▶ WHAT THIS TASK INVOLVES
Each line from the one containing "C6: 18pF (GND, U4/XTAL1) -> 18pF (GND, XO)" through the last line of the records is to be repeated exactly, with all pictures left out.

Edit difference data
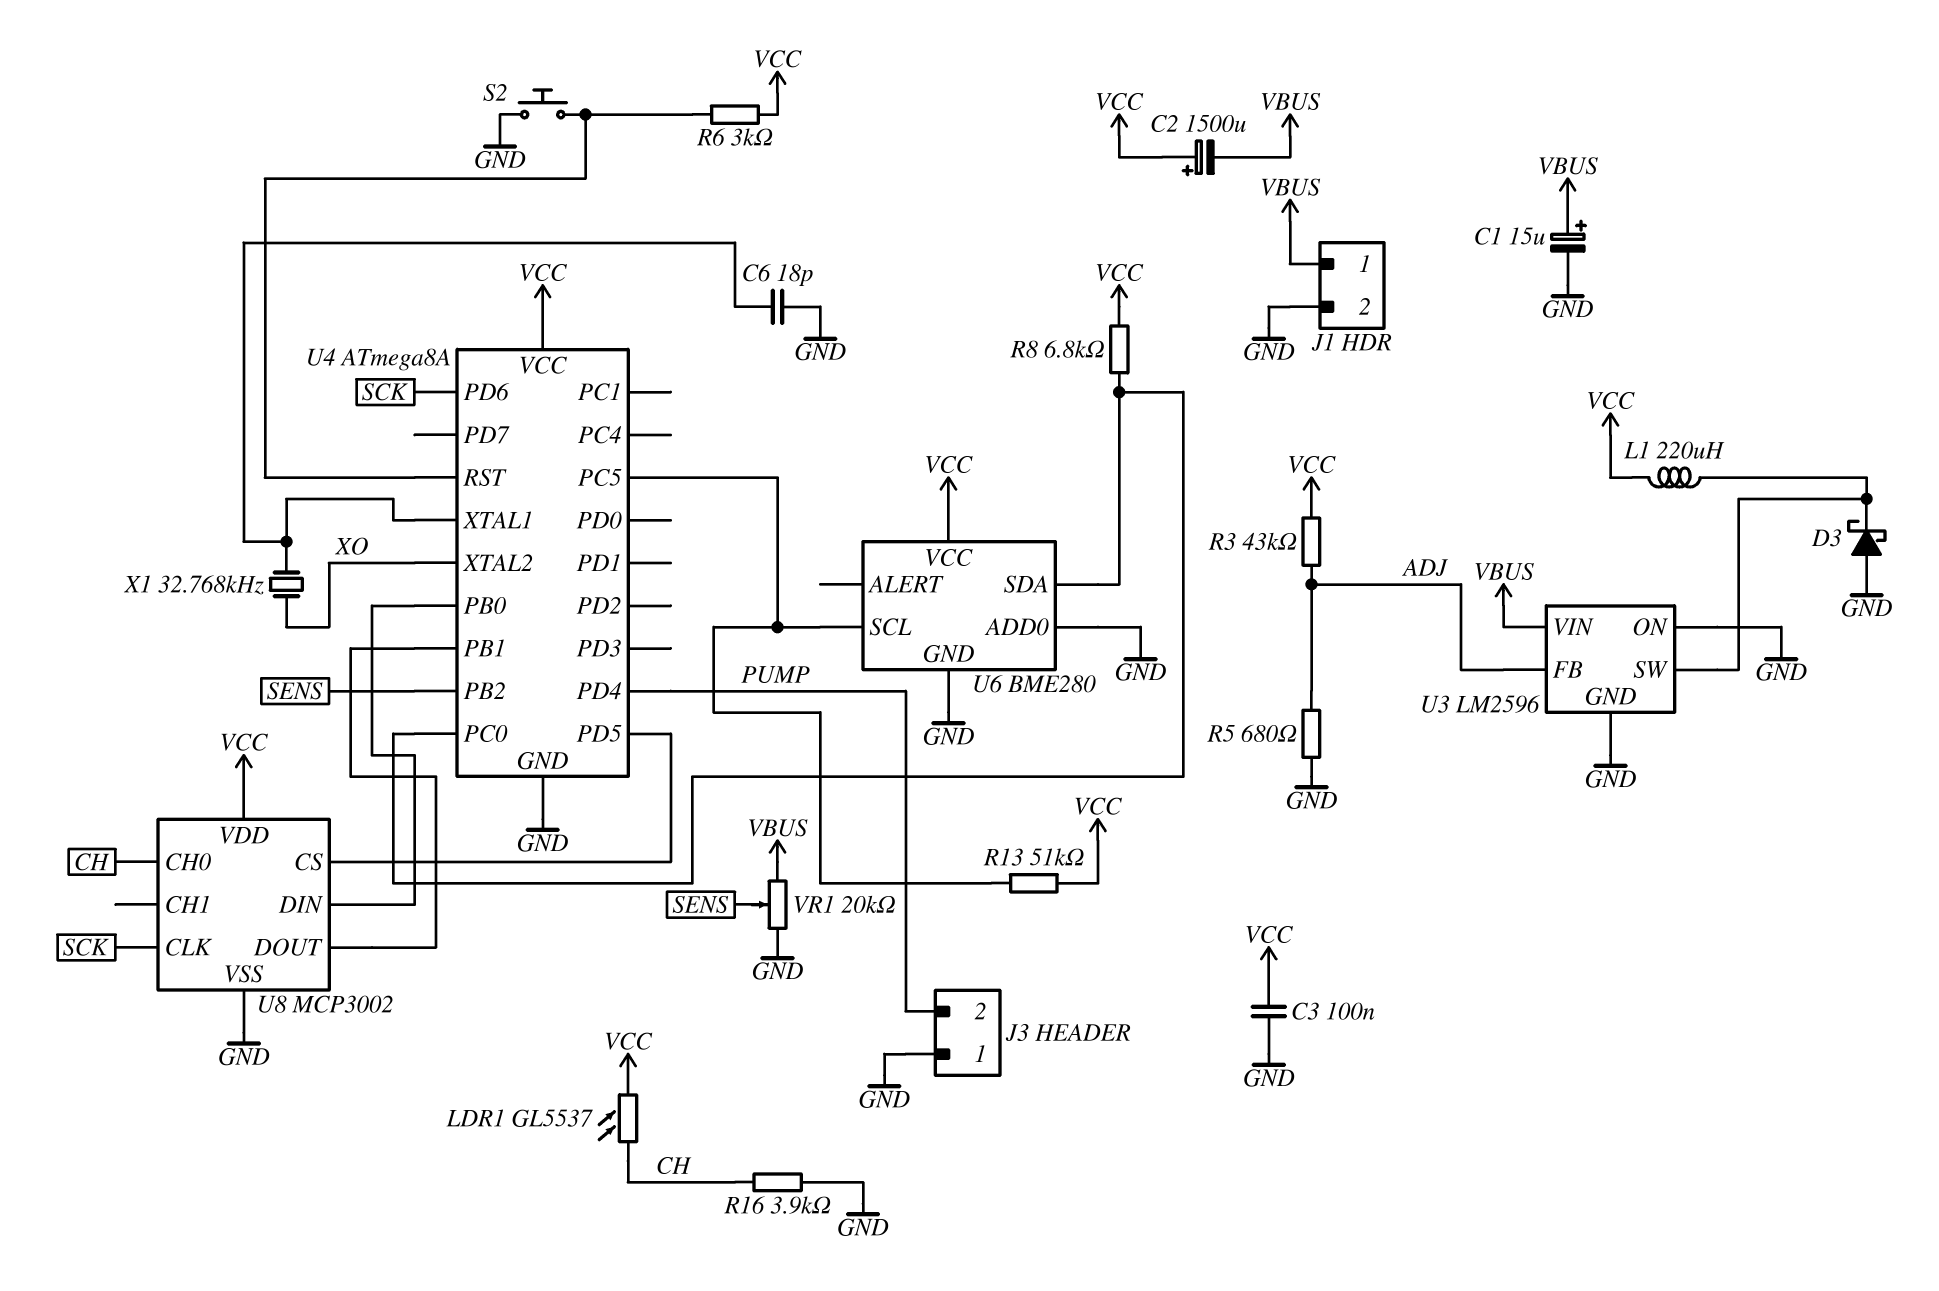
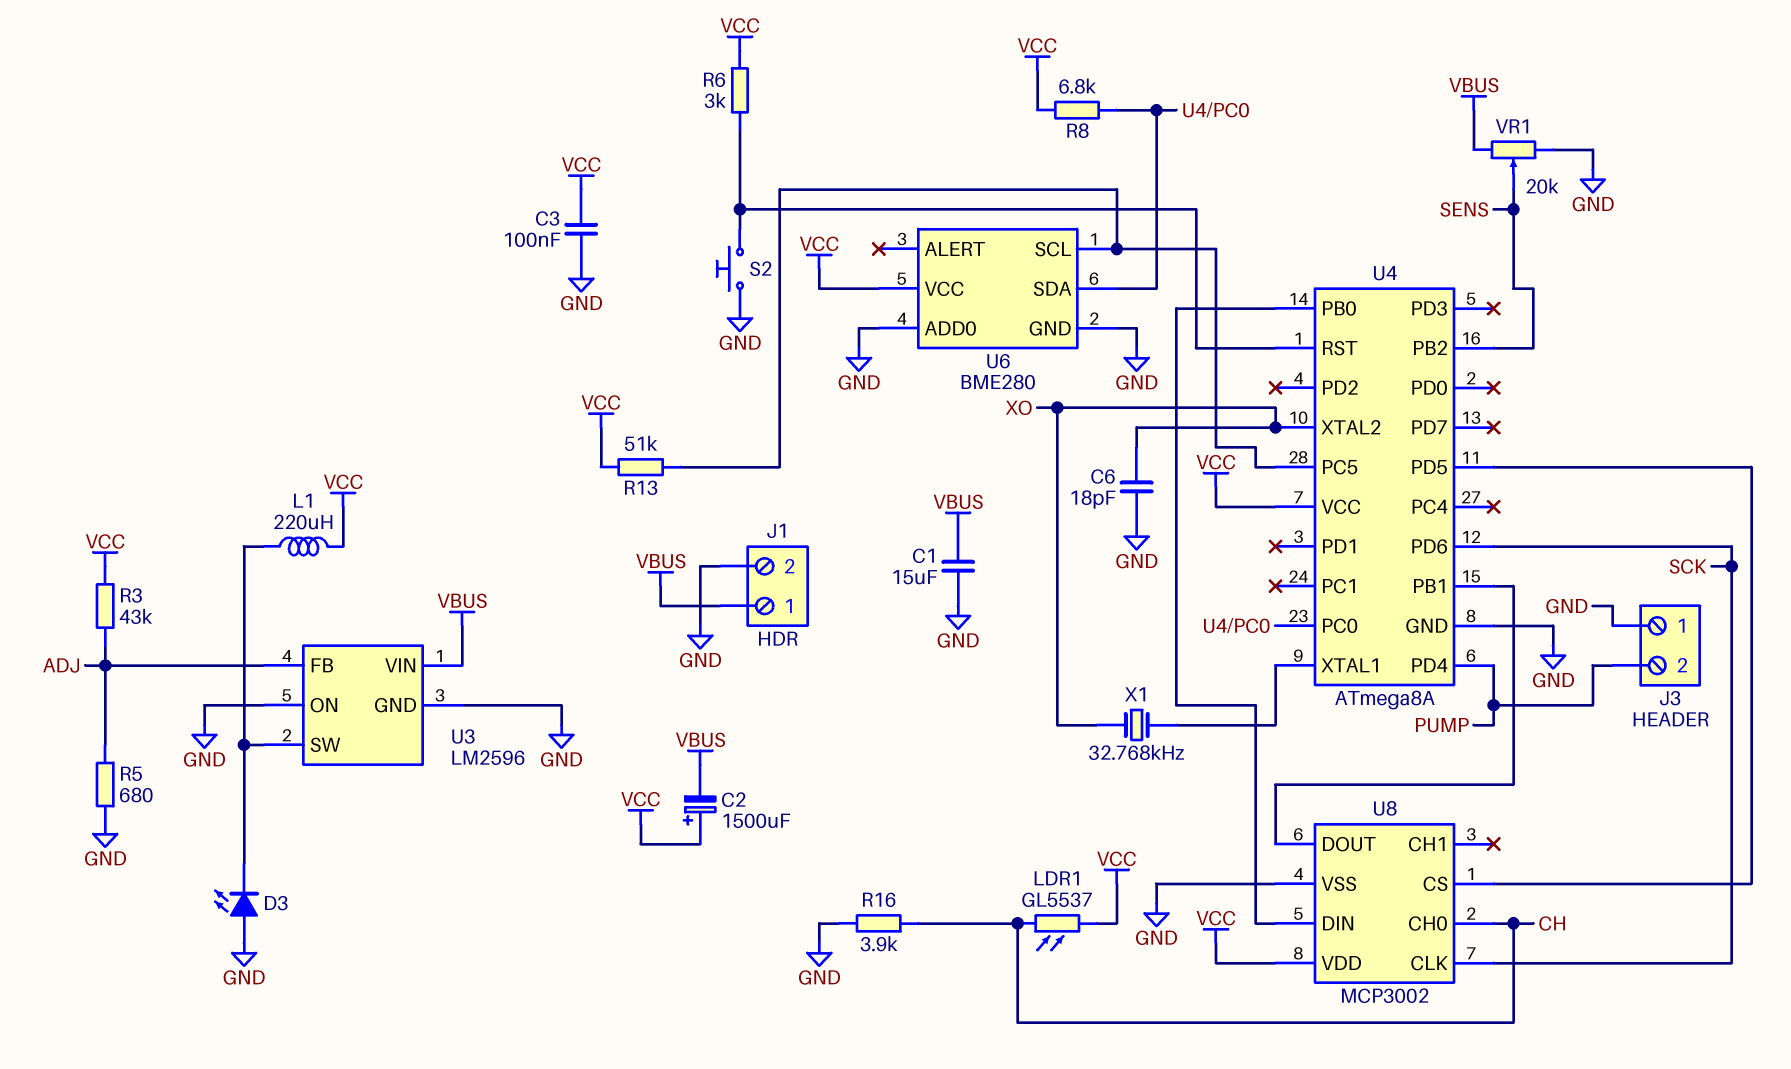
C1: 15uF (plus VBUS, minus GND) -> 15uF (GND, VBUS)
C6: 18pF (GND, U4/XTAL1) -> 18pF (GND, XO)
D3: schottky (A GND, K U3/SW) -> LED (A GND, K U3/SW)

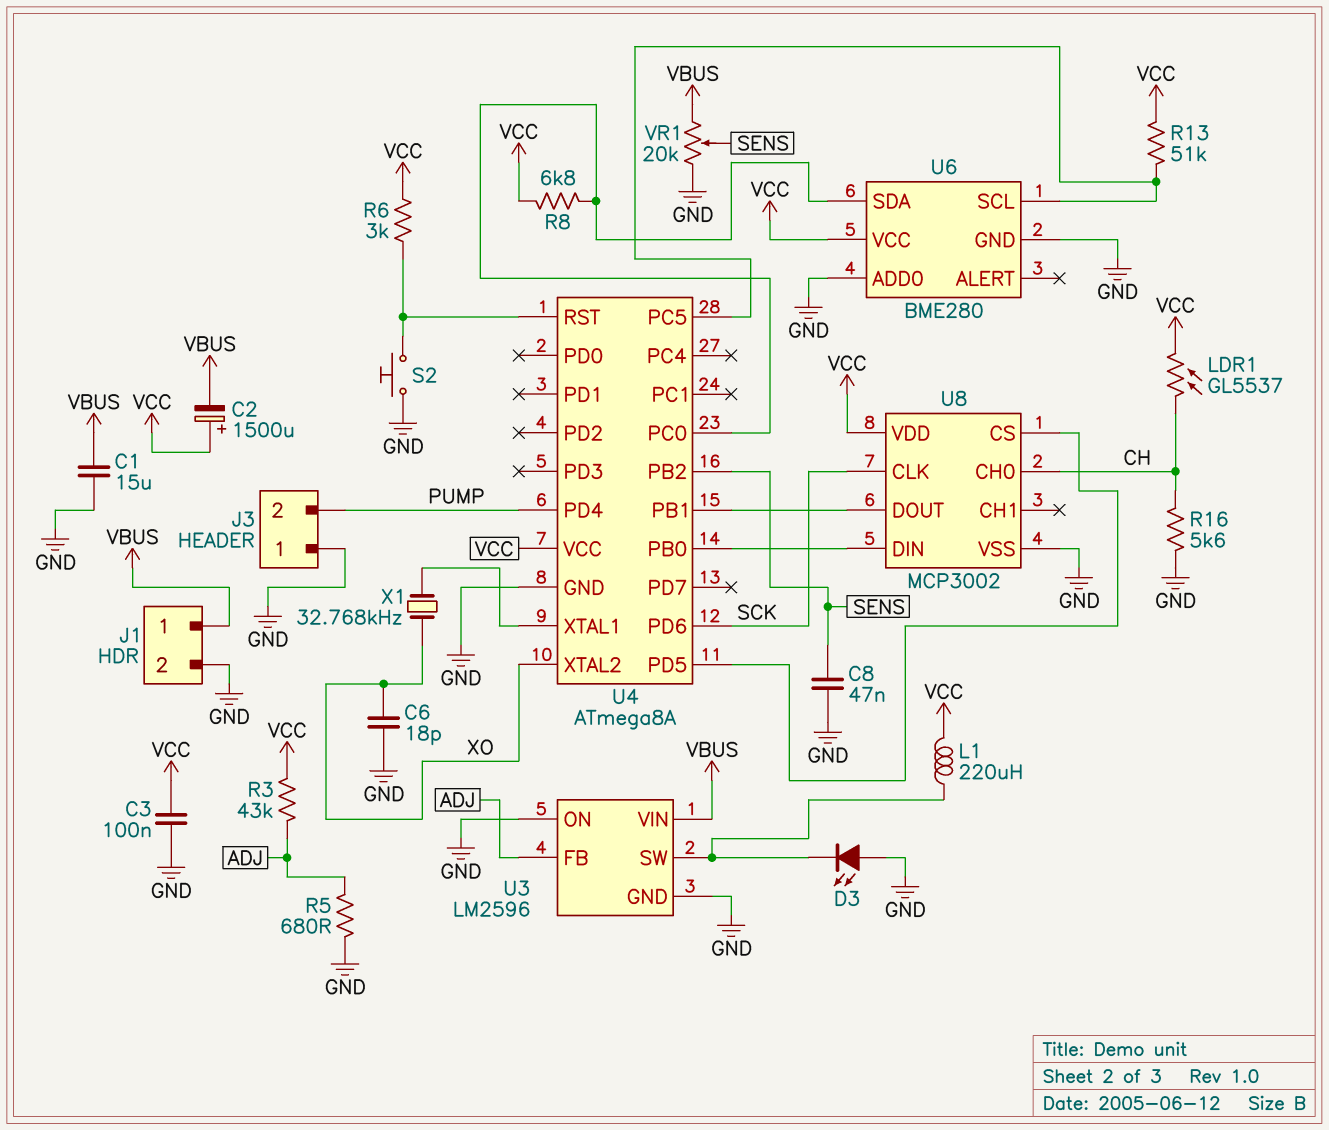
C8: none -> 47nF (GND, SENS)
R16: 3.9k (CH, GND) -> 5.6k (CH, GND)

▶ RESULT OF THE EXERCISE
C6: 18pF (GND, U4/XTAL1) -> 18pF (GND, XO)
D3: schottky (A GND, K U3/SW) -> LED (A GND, K U3/SW)

C8: none -> 47nF (GND, SENS)
R16: 3.9k (CH, GND) -> 5.6k (CH, GND)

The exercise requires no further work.